### TASK OBJECTIVE
The word "schottky" marks the lines to find; copy every such line from the data below.

### INFORMATION
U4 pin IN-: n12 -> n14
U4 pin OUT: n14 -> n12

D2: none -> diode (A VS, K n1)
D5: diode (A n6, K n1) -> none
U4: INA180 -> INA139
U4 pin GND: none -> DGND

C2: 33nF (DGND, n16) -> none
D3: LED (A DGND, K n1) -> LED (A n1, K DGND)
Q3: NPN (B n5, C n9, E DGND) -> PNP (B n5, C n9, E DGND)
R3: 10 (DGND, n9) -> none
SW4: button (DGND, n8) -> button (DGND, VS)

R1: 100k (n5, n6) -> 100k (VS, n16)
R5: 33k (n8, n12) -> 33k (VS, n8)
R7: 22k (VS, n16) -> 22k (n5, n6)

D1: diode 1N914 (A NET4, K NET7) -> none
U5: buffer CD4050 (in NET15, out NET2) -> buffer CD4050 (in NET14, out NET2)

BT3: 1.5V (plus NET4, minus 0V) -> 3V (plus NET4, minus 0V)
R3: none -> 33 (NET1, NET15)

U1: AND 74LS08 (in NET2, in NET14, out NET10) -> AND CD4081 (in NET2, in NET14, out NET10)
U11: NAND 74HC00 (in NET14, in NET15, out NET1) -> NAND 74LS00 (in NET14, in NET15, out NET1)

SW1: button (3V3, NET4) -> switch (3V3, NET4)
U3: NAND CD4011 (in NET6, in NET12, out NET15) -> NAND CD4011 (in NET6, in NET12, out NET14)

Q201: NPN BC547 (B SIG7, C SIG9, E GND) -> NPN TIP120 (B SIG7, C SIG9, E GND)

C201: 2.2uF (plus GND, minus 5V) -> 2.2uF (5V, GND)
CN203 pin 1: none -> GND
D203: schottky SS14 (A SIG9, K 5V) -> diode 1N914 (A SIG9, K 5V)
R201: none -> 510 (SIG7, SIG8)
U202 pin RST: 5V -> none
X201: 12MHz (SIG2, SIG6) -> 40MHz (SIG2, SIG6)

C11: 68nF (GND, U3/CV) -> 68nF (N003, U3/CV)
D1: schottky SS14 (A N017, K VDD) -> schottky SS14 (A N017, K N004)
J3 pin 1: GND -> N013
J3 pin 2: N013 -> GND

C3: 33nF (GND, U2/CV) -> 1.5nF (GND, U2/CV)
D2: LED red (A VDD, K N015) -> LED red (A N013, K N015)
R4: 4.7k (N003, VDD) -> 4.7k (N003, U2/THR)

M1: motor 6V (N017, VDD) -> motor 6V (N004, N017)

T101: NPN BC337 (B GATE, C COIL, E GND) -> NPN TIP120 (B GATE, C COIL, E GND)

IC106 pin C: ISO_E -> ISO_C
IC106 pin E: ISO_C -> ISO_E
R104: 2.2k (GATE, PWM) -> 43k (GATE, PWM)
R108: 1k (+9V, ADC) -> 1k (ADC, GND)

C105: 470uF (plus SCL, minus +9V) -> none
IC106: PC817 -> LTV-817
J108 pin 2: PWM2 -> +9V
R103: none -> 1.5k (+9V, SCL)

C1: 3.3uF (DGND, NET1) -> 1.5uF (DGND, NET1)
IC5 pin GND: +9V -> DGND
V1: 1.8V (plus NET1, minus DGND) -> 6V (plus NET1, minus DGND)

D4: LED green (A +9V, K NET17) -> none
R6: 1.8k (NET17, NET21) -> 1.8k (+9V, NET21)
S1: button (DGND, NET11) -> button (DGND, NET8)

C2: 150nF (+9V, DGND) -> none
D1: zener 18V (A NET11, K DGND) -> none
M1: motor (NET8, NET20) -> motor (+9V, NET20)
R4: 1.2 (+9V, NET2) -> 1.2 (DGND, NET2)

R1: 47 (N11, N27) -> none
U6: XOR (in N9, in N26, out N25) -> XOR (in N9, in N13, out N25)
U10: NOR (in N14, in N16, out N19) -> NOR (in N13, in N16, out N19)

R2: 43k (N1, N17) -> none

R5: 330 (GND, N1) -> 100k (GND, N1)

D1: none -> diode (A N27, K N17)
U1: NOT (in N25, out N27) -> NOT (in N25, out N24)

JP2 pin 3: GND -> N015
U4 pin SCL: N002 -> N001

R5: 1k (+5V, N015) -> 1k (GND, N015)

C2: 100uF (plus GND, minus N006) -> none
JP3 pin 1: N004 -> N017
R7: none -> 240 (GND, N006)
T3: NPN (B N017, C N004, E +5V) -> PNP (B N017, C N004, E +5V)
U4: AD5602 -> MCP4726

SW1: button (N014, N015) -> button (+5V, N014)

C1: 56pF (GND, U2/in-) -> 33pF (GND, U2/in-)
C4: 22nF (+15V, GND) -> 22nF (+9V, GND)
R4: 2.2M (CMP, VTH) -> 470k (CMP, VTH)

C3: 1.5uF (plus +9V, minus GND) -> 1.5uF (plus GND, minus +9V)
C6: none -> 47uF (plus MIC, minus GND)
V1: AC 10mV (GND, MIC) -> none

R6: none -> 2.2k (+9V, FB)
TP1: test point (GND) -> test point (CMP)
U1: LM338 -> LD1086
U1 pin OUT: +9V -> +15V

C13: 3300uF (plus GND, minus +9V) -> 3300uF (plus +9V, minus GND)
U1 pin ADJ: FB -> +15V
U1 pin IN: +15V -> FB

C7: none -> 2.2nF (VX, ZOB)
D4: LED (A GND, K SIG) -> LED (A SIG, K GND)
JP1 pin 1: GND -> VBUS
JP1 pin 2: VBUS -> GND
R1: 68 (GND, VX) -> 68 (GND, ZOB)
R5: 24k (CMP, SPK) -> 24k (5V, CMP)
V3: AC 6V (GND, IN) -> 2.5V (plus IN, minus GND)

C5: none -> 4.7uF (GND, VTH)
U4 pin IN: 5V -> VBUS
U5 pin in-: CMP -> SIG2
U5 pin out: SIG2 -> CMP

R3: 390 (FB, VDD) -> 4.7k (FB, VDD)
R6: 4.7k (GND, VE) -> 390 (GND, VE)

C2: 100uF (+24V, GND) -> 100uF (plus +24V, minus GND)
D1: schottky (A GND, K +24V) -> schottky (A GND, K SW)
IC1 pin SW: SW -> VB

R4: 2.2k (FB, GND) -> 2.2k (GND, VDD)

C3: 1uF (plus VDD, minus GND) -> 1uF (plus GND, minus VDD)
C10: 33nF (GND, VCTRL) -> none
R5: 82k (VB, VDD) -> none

### SOLUTION BELOW
D203: schottky SS14 (A SIG9, K 5V) -> diode 1N914 (A SIG9, K 5V)
D1: schottky SS14 (A N017, K VDD) -> schottky SS14 (A N017, K N004)
D1: schottky (A GND, K +24V) -> schottky (A GND, K SW)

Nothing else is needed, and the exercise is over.